═════ GIVEN ENTRIES ═════

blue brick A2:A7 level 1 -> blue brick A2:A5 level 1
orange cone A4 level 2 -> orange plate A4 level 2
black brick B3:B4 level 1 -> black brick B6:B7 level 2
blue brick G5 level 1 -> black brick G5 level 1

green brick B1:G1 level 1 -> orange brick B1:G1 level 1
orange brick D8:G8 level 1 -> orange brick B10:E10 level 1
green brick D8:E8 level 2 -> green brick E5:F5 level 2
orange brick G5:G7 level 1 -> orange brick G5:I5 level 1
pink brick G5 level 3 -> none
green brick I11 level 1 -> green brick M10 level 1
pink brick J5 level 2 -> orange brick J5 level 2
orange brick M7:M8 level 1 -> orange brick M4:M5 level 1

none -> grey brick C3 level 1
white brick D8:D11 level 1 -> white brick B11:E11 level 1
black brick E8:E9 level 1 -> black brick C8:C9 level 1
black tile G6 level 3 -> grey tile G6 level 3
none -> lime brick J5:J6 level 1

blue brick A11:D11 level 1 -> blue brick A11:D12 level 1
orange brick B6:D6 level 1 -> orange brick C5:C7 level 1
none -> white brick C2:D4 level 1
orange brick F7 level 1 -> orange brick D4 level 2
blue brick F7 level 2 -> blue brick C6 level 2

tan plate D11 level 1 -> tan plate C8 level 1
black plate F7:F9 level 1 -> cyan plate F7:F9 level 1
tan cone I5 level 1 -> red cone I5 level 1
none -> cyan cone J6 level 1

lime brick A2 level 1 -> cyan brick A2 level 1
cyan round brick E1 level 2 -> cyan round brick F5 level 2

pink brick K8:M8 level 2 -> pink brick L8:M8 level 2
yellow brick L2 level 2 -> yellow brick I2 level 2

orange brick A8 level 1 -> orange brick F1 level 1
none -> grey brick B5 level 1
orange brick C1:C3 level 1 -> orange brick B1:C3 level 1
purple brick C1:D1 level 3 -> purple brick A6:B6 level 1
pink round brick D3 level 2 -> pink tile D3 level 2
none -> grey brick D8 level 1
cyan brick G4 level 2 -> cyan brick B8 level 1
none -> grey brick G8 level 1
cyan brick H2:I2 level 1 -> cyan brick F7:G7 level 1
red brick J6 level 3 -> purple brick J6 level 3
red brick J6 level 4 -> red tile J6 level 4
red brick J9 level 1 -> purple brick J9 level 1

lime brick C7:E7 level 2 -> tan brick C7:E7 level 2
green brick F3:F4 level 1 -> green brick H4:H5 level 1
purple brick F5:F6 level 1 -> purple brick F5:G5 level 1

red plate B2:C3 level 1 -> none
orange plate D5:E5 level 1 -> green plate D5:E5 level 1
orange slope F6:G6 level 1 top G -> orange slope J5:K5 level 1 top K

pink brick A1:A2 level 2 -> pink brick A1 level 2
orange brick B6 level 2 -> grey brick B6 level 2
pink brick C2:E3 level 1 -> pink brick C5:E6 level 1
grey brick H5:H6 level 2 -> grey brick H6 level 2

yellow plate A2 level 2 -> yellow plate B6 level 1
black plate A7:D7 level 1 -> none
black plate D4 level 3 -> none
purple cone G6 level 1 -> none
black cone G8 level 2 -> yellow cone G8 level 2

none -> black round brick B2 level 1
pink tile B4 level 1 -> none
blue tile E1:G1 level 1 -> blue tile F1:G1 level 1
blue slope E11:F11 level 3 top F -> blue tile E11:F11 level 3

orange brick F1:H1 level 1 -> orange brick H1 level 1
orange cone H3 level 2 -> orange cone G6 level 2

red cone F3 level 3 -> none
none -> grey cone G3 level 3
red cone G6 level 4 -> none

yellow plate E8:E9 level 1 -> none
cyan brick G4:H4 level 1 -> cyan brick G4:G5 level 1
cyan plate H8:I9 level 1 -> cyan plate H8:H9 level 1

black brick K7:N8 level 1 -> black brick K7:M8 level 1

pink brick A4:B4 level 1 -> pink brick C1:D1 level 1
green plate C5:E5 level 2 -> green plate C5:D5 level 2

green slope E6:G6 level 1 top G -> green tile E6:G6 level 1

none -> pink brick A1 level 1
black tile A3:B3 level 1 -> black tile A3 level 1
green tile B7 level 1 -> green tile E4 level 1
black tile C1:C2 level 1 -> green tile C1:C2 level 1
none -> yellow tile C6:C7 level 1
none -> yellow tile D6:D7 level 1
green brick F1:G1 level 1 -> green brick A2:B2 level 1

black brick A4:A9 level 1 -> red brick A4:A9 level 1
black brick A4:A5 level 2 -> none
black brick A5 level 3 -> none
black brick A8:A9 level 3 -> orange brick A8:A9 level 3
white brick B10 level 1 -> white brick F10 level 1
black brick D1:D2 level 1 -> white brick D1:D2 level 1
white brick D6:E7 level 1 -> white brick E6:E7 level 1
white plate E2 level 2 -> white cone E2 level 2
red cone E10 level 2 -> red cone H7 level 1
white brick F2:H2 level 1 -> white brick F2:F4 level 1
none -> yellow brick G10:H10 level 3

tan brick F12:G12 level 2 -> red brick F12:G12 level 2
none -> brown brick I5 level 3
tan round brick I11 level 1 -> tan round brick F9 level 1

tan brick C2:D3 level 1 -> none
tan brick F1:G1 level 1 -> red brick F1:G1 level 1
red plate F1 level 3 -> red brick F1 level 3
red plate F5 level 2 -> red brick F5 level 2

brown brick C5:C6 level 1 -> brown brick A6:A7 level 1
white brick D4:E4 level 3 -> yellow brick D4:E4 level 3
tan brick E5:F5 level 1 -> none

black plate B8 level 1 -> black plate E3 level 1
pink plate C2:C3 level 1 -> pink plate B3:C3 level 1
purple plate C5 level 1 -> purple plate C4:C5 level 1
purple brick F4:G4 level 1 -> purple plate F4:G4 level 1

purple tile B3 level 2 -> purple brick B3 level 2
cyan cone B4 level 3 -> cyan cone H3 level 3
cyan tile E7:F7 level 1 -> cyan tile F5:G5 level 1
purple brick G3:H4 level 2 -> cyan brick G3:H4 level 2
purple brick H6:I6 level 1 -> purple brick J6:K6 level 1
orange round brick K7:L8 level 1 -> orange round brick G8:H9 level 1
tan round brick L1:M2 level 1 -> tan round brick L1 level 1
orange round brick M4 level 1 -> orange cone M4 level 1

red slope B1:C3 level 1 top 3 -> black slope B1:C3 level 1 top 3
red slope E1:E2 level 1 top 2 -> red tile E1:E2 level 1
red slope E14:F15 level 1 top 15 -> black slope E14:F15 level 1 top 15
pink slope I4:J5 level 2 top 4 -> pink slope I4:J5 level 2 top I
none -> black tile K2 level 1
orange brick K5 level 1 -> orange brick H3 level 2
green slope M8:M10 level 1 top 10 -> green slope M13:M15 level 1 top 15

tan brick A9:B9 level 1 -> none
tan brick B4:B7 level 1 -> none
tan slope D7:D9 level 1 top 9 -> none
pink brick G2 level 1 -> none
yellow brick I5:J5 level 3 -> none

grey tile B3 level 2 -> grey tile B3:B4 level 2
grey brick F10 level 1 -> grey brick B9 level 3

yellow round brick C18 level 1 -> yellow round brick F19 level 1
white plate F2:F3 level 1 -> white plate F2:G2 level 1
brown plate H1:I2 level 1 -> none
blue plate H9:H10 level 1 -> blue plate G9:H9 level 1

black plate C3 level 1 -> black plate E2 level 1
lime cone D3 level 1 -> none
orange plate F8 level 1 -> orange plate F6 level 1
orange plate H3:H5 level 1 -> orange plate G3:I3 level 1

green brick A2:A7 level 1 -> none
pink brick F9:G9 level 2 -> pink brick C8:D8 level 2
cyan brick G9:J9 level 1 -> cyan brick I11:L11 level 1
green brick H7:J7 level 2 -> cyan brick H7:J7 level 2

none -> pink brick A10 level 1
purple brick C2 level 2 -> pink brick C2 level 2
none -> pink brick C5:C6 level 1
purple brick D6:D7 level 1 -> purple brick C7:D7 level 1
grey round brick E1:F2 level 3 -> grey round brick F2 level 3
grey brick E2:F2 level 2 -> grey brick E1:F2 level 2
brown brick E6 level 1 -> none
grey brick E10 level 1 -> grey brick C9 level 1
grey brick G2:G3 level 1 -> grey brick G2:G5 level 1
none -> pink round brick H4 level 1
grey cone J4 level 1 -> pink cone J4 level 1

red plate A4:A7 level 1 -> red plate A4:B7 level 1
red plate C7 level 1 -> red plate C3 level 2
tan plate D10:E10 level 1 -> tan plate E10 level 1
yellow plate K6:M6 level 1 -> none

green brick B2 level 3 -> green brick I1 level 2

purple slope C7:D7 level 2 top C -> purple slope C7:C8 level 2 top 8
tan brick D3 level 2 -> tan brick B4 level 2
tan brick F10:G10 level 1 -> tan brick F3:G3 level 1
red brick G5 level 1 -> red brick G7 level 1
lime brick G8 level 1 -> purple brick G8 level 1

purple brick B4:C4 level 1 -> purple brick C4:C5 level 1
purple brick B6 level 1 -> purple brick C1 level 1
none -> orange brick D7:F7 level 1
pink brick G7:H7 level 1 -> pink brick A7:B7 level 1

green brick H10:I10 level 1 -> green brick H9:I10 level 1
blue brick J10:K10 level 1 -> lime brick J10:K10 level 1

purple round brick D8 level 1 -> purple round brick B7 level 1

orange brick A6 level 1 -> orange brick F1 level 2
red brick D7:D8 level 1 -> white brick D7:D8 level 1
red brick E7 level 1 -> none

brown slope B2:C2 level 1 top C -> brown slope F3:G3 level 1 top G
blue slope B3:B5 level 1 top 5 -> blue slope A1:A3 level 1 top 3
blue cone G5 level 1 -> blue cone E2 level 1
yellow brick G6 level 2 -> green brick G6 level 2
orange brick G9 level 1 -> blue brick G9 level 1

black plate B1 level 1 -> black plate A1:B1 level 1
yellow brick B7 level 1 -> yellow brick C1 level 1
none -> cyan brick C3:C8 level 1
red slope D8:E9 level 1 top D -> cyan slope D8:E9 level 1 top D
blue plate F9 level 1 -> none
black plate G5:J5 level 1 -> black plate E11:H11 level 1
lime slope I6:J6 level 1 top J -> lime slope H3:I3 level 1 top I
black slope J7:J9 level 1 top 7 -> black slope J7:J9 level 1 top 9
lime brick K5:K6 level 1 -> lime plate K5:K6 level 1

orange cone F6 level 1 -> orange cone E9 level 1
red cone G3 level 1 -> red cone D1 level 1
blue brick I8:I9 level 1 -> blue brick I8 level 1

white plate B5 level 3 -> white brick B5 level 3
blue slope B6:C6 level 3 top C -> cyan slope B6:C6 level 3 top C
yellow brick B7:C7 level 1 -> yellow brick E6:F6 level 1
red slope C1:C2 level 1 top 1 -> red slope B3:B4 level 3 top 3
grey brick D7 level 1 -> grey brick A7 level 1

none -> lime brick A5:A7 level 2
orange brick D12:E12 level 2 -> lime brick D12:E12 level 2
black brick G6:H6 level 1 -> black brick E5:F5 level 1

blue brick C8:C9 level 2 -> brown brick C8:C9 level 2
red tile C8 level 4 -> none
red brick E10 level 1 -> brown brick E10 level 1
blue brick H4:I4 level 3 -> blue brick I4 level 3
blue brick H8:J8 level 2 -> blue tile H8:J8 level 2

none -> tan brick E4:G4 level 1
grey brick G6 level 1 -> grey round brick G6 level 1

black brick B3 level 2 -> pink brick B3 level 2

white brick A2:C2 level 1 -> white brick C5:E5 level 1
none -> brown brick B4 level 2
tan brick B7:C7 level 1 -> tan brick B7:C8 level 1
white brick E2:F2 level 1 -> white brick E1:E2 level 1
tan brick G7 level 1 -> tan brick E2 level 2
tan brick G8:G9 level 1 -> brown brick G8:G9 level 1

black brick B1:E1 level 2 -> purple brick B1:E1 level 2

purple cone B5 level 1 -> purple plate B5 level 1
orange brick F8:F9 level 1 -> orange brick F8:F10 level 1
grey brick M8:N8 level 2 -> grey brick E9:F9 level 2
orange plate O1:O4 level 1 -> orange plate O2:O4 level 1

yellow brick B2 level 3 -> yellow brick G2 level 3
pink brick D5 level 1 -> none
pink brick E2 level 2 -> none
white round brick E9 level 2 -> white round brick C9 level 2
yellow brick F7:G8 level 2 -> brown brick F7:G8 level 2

═════

## WORK ITEM
Restate word for word the lines of the data above, starting at the line containing "orange plate F8" and ending at the line containing "green brick H10:I10", both included, and nothing more.

## SOLUTION FOR THIS PROBLEM
orange plate F8 level 1 -> orange plate F6 level 1
orange plate H3:H5 level 1 -> orange plate G3:I3 level 1

green brick A2:A7 level 1 -> none
pink brick F9:G9 level 2 -> pink brick C8:D8 level 2
cyan brick G9:J9 level 1 -> cyan brick I11:L11 level 1
green brick H7:J7 level 2 -> cyan brick H7:J7 level 2

none -> pink brick A10 level 1
purple brick C2 level 2 -> pink brick C2 level 2
none -> pink brick C5:C6 level 1
purple brick D6:D7 level 1 -> purple brick C7:D7 level 1
grey round brick E1:F2 level 3 -> grey round brick F2 level 3
grey brick E2:F2 level 2 -> grey brick E1:F2 level 2
brown brick E6 level 1 -> none
grey brick E10 level 1 -> grey brick C9 level 1
grey brick G2:G3 level 1 -> grey brick G2:G5 level 1
none -> pink round brick H4 level 1
grey cone J4 level 1 -> pink cone J4 level 1

red plate A4:A7 level 1 -> red plate A4:B7 level 1
red plate C7 level 1 -> red plate C3 level 2
tan plate D10:E10 level 1 -> tan plate E10 level 1
yellow plate K6:M6 level 1 -> none

green brick B2 level 3 -> green brick I1 level 2

purple slope C7:D7 level 2 top C -> purple slope C7:C8 level 2 top 8
tan brick D3 level 2 -> tan brick B4 level 2
tan brick F10:G10 level 1 -> tan brick F3:G3 level 1
red brick G5 level 1 -> red brick G7 level 1
lime brick G8 level 1 -> purple brick G8 level 1

purple brick B4:C4 level 1 -> purple brick C4:C5 level 1
purple brick B6 level 1 -> purple brick C1 level 1
none -> orange brick D7:F7 level 1
pink brick G7:H7 level 1 -> pink brick A7:B7 level 1

green brick H10:I10 level 1 -> green brick H9:I10 level 1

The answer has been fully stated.